> _Required work_
For the entries below, the result should be an exact transcription of the lines from the one with "purple tree: 3 -> 1" up to and including the one with "yellow stacking toy: 5 -> 7", and only those.

> _Material shown_
******
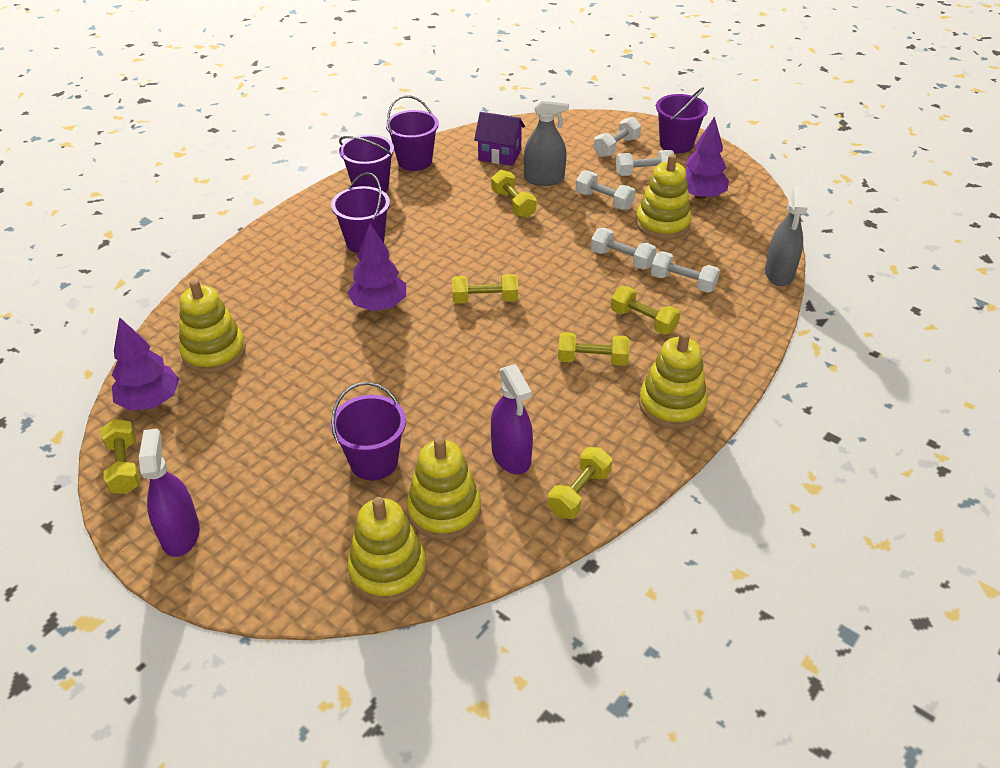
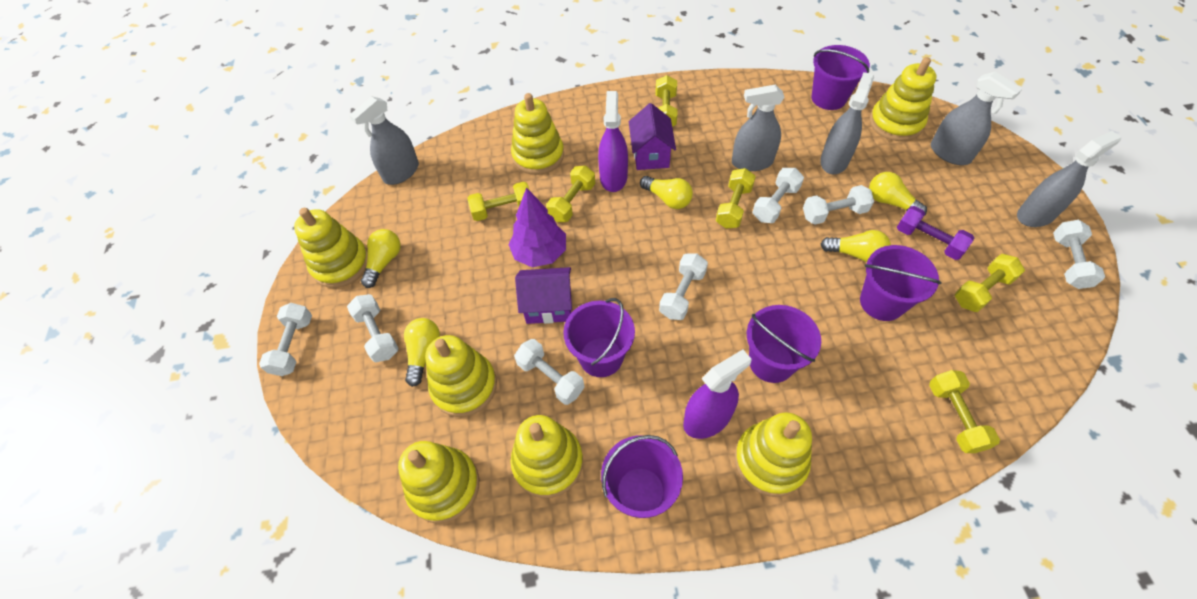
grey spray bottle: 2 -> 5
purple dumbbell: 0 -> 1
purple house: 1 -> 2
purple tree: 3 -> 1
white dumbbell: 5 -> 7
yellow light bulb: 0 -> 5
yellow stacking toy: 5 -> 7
******
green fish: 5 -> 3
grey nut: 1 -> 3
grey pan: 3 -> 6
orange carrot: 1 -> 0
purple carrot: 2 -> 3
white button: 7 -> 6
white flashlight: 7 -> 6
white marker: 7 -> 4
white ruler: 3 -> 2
******
> _Your response_
purple tree: 3 -> 1
white dumbbell: 5 -> 7
yellow light bulb: 0 -> 5
yellow stacking toy: 5 -> 7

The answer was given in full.